What is expected: Without including the pictures, copy out every line below.

Data segment:
━━━
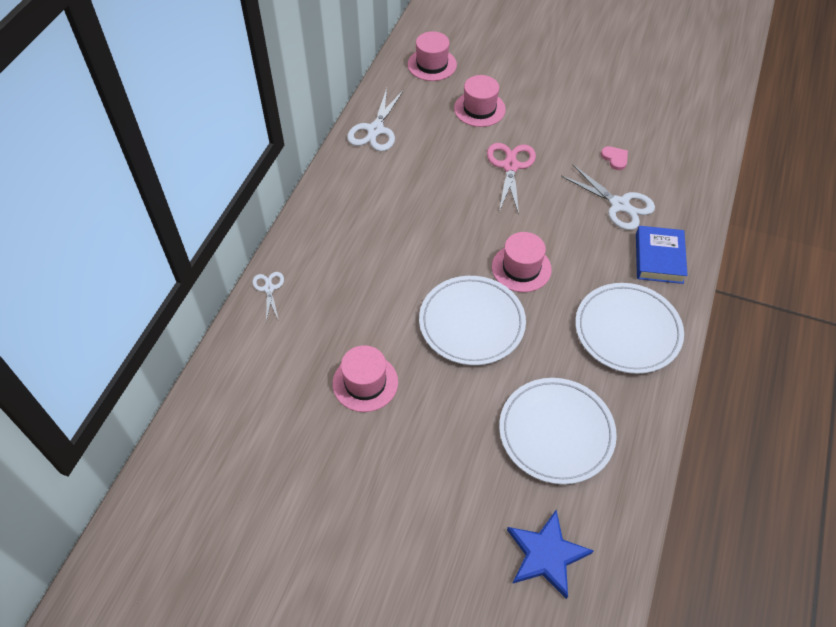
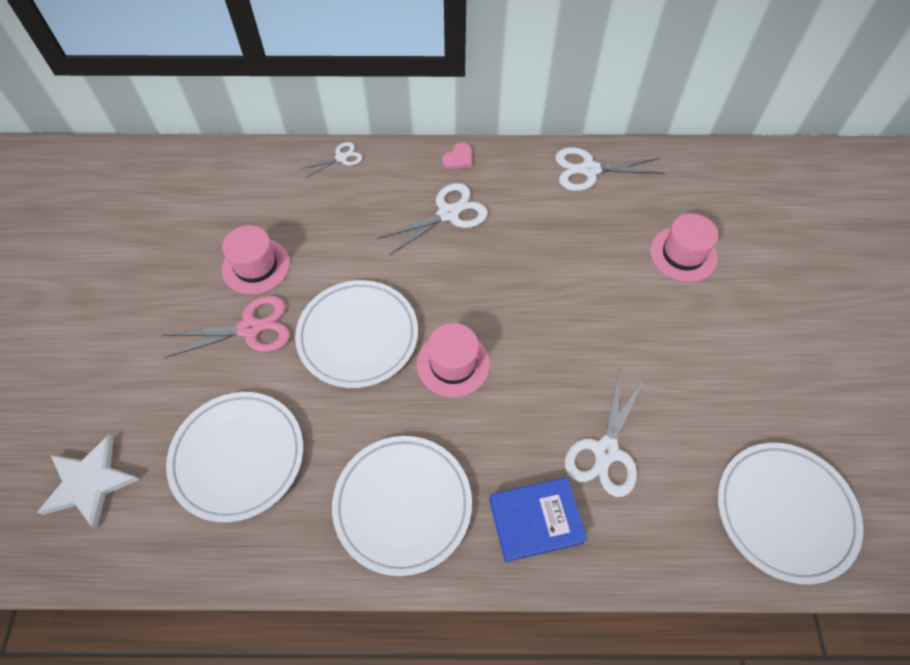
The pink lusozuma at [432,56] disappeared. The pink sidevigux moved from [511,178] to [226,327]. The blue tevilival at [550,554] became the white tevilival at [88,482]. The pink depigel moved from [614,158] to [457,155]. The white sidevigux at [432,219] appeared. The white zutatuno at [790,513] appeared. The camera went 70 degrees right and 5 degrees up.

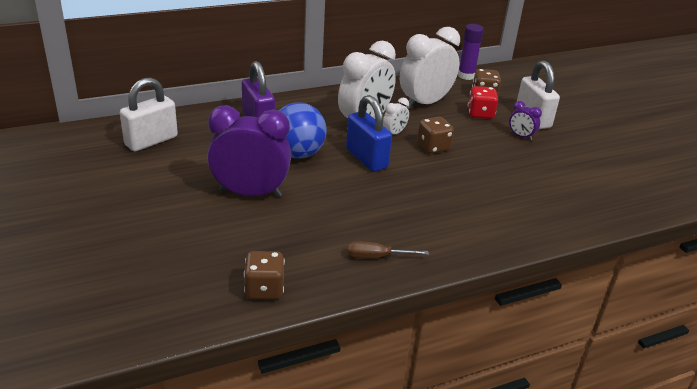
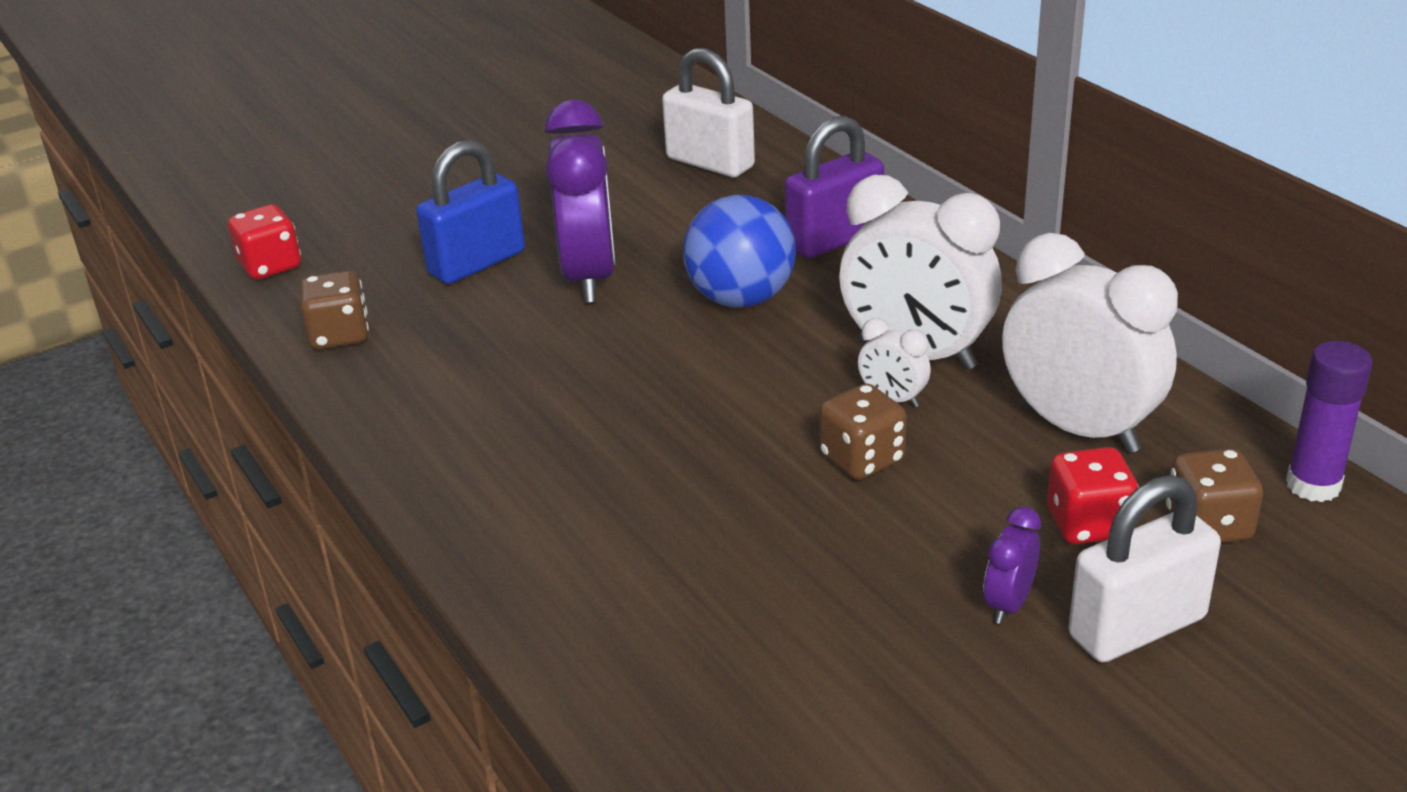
The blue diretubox moved from [369,133] to [470,212]. The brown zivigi at [388,250] disappeared. The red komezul at [264,241] appeared. The camera went 85 degrees right and 0 degrees up.

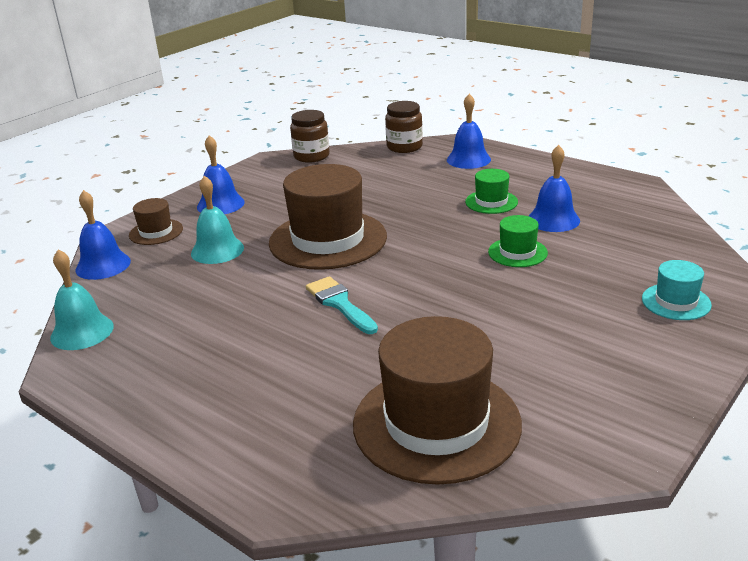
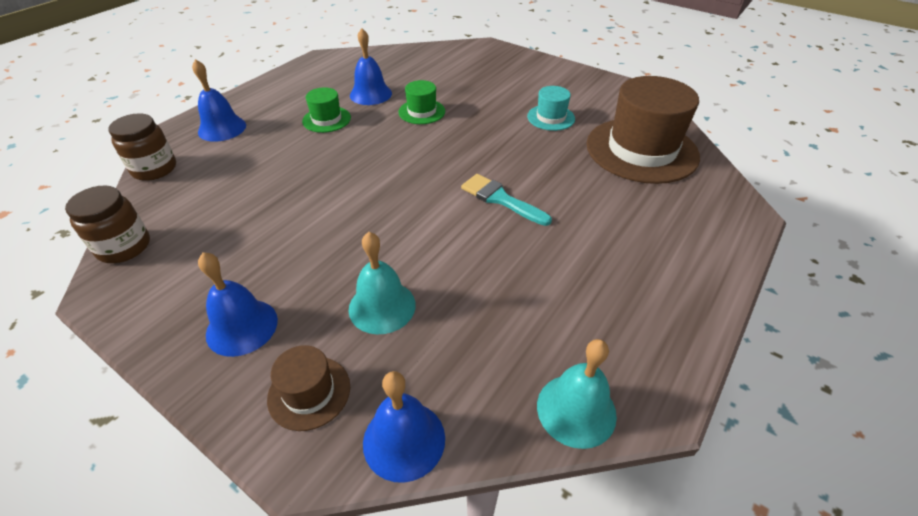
The brown lusozuma at [328,217] disappeared. The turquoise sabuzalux at [342,305] turned 75 degrees clockwise. The turquoise lusozuma moved from [677,290] to [551,108]. The camera went 95 degrees left and 15 degrees up.

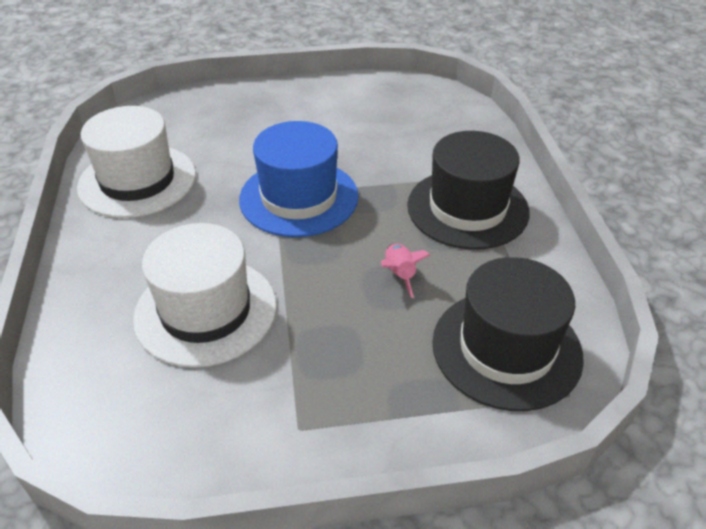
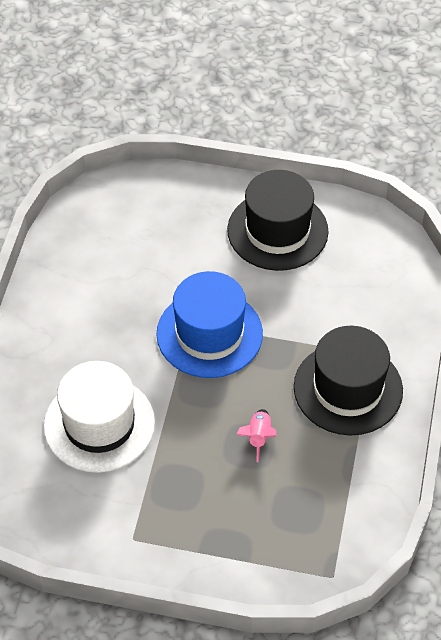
The white lusozuma at [136,162] disappeared. The black lusozuma moved from [508,334] to [278,220]. The camera went 20 degrees right and 10 degrees up.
━━━
Written solution:
The pink lusozuma at [432,56] disappeared. The pink sidevigux moved from [511,178] to [226,327]. The blue tevilival at [550,554] became the white tevilival at [88,482]. The pink depigel moved from [614,158] to [457,155]. The white sidevigux at [432,219] appeared. The white zutatuno at [790,513] appeared. The camera went 70 degrees right and 5 degrees up.

The blue diretubox moved from [369,133] to [470,212]. The brown zivigi at [388,250] disappeared. The red komezul at [264,241] appeared. The camera went 85 degrees right and 0 degrees up.

The brown lusozuma at [328,217] disappeared. The turquoise sabuzalux at [342,305] turned 75 degrees clockwise. The turquoise lusozuma moved from [677,290] to [551,108]. The camera went 95 degrees left and 15 degrees up.

The white lusozuma at [136,162] disappeared. The black lusozuma moved from [508,334] to [278,220]. The camera went 20 degrees right and 10 degrees up.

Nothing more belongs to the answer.